• Entries supplied:
━━━━━━━━━━━━━━━━━━━━━━━━━━━━━━
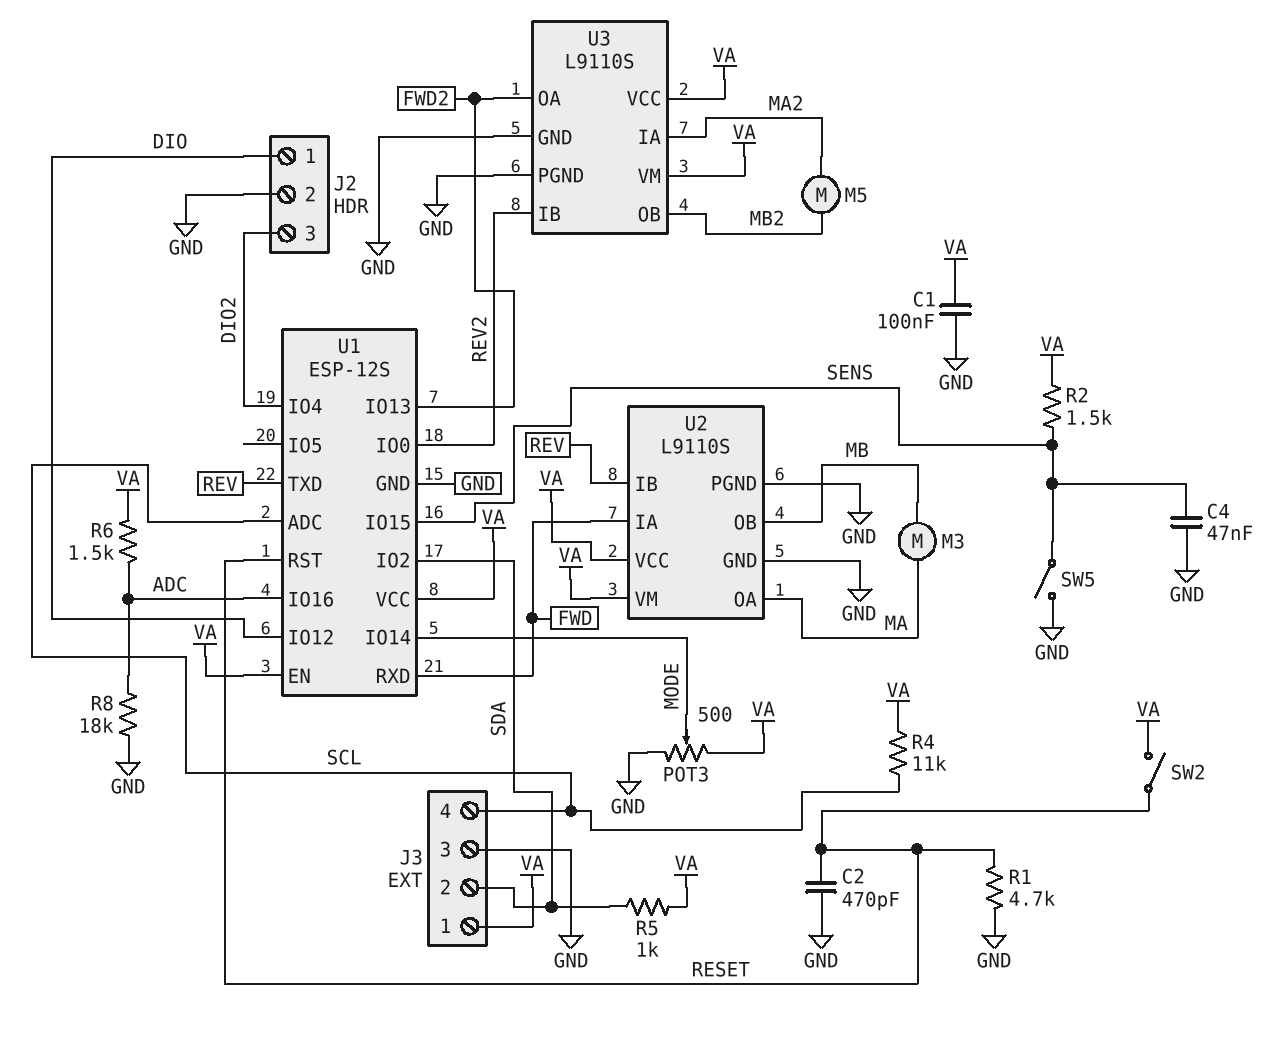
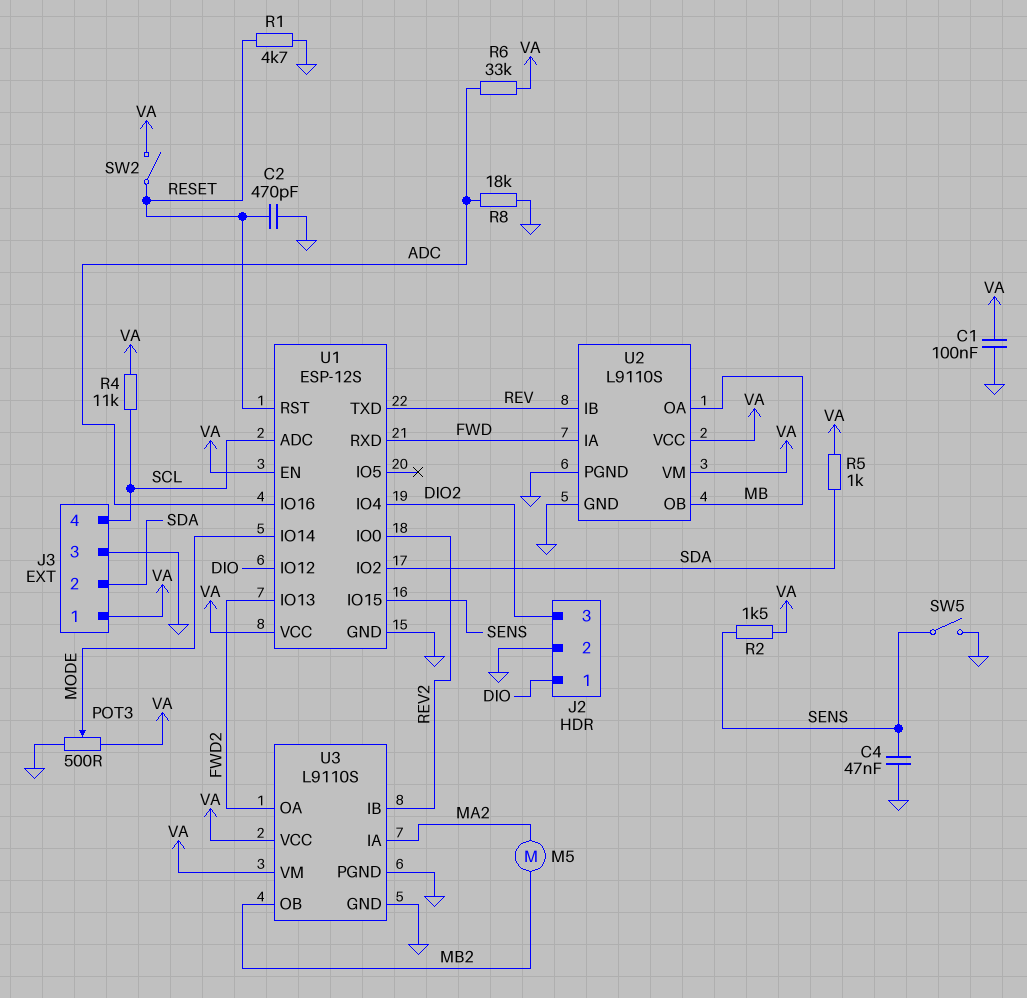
M3: motor (MA, MB) -> none
R6: 1.5k (ADC, VA) -> 33k (ADC, VA)
U2 pin OA: MA -> MB

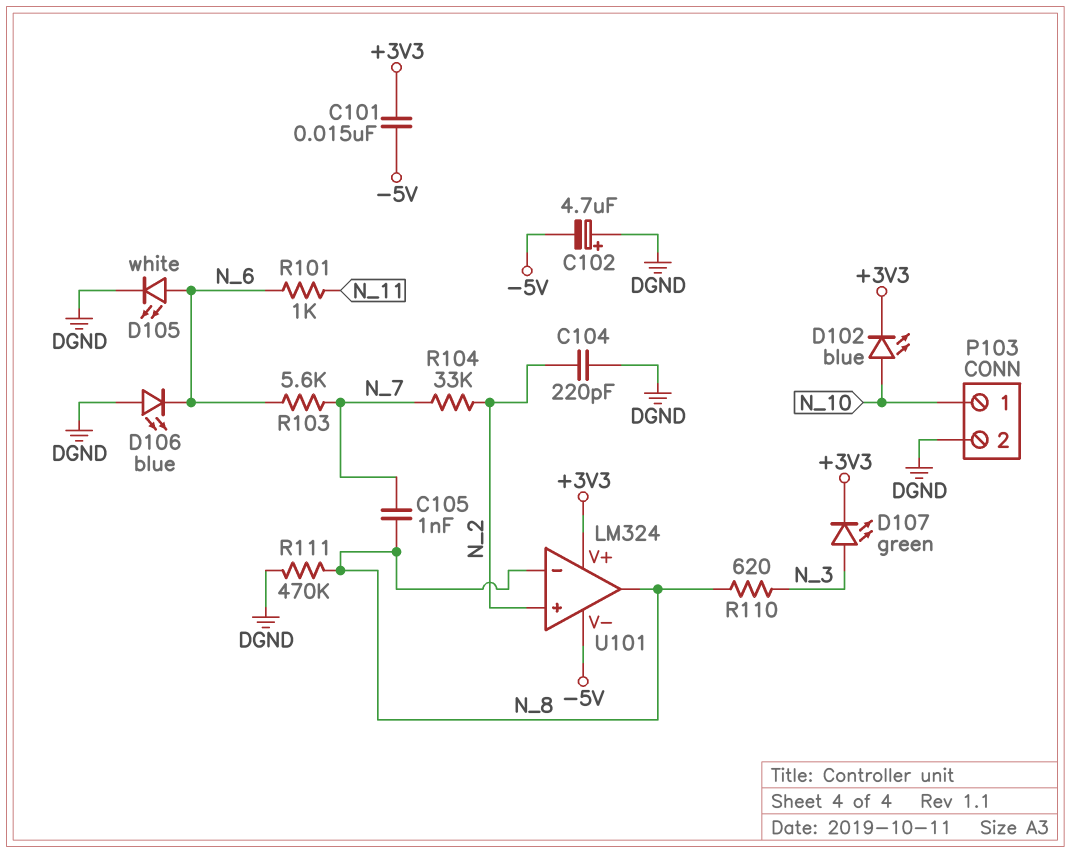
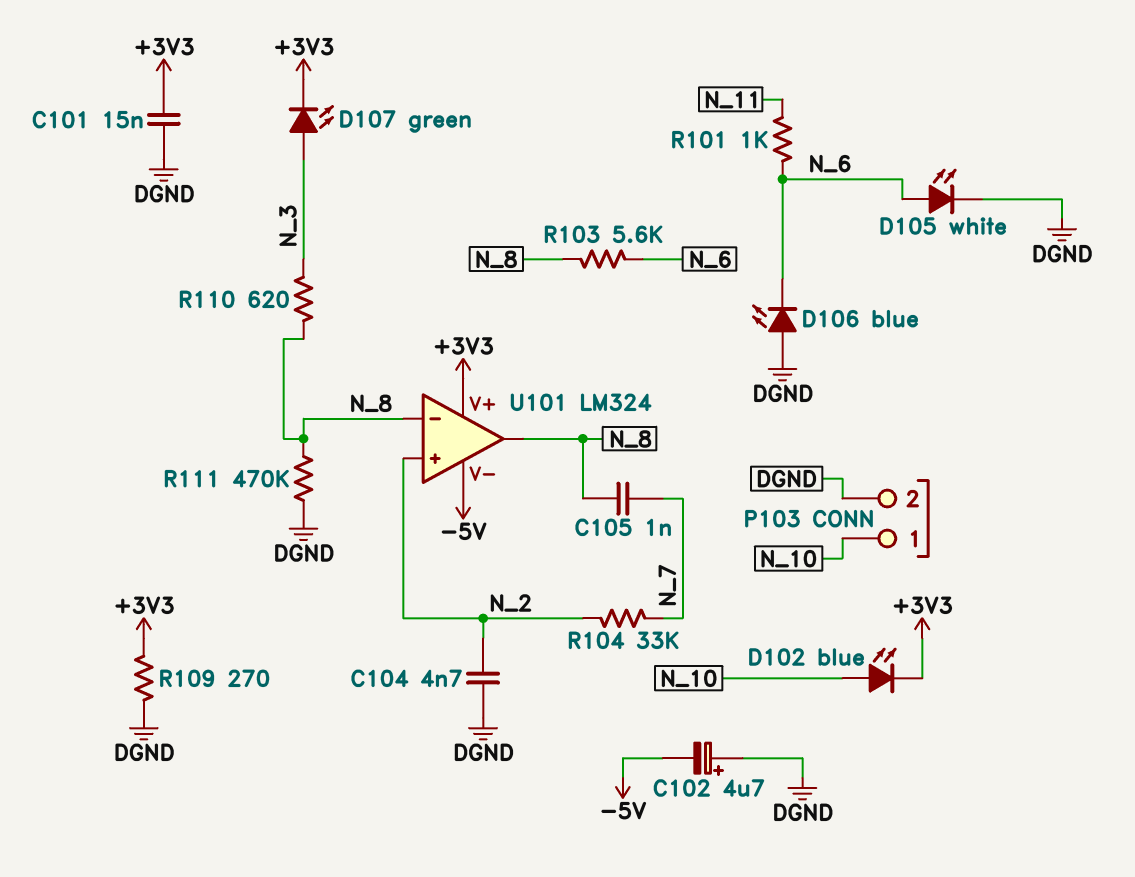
C101: 15nF (+3V3, -5V) -> 15nF (+3V3, DGND)
C104: 220pF (DGND, N_2) -> 4.7nF (DGND, N_2)
R103: 5.6k (N_6, N_7) -> 5.6k (N_6, N_8)
R109: none -> 270 (+3V3, DGND)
━━━━━━━━━━━━━━━━━━━━━━━━━━━━━━
Exactly the lines from the one with "U2 pin OA: MA -> MB" to the last line of the listing are wanted, both ends included and pictures excluded.

• Reply:
U2 pin OA: MA -> MB

C101: 15nF (+3V3, -5V) -> 15nF (+3V3, DGND)
C104: 220pF (DGND, N_2) -> 4.7nF (DGND, N_2)
R103: 5.6k (N_6, N_7) -> 5.6k (N_6, N_8)
R109: none -> 270 (+3V3, DGND)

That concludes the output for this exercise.